## PROBLEM DETAILS
Take the lines of the material from the one containing "green arrow: rotated" through the end, and change "rotated" to "turned" wherever it occurs in them, keeping everything else the same. Leave the pictures out of your answer.

* * *

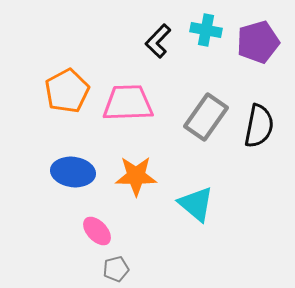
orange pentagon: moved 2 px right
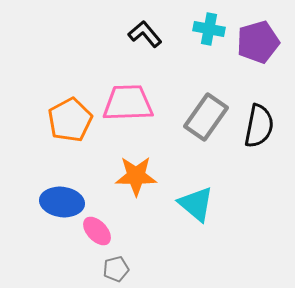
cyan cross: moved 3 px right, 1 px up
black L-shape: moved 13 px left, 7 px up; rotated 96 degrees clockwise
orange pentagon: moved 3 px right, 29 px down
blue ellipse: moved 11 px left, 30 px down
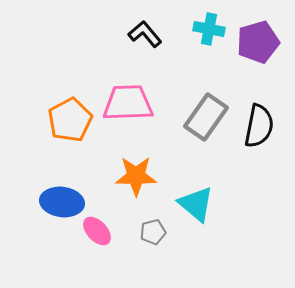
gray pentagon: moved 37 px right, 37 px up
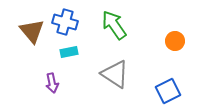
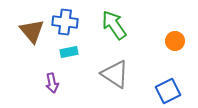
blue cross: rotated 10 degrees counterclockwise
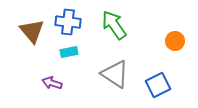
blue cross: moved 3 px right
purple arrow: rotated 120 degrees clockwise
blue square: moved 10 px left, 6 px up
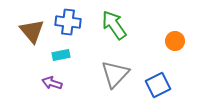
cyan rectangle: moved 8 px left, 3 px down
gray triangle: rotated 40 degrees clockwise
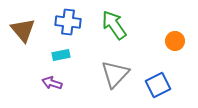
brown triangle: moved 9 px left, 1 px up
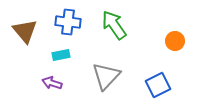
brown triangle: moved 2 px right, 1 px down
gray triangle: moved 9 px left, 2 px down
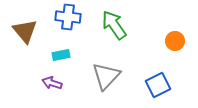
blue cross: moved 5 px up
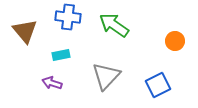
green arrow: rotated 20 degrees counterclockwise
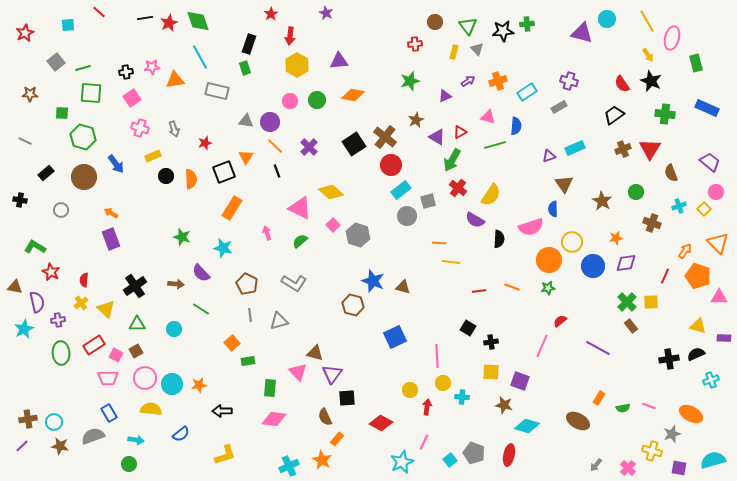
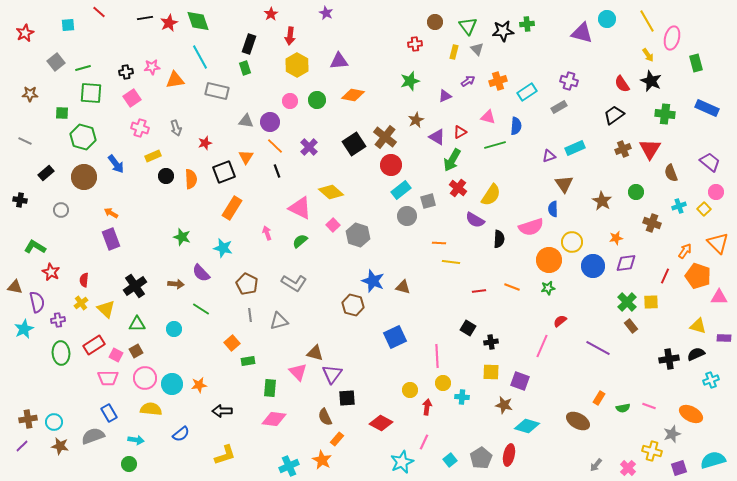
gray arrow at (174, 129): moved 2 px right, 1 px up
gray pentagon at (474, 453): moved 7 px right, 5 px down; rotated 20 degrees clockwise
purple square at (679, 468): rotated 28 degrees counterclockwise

* * *

## OUTPUT OF THE TASK
green arrow: turned 20 degrees counterclockwise
gray arrow at (174, 129): moved 2 px right, 1 px up
gray pentagon at (474, 453): moved 7 px right, 5 px down; turned 20 degrees clockwise
purple square at (679, 468): turned 28 degrees counterclockwise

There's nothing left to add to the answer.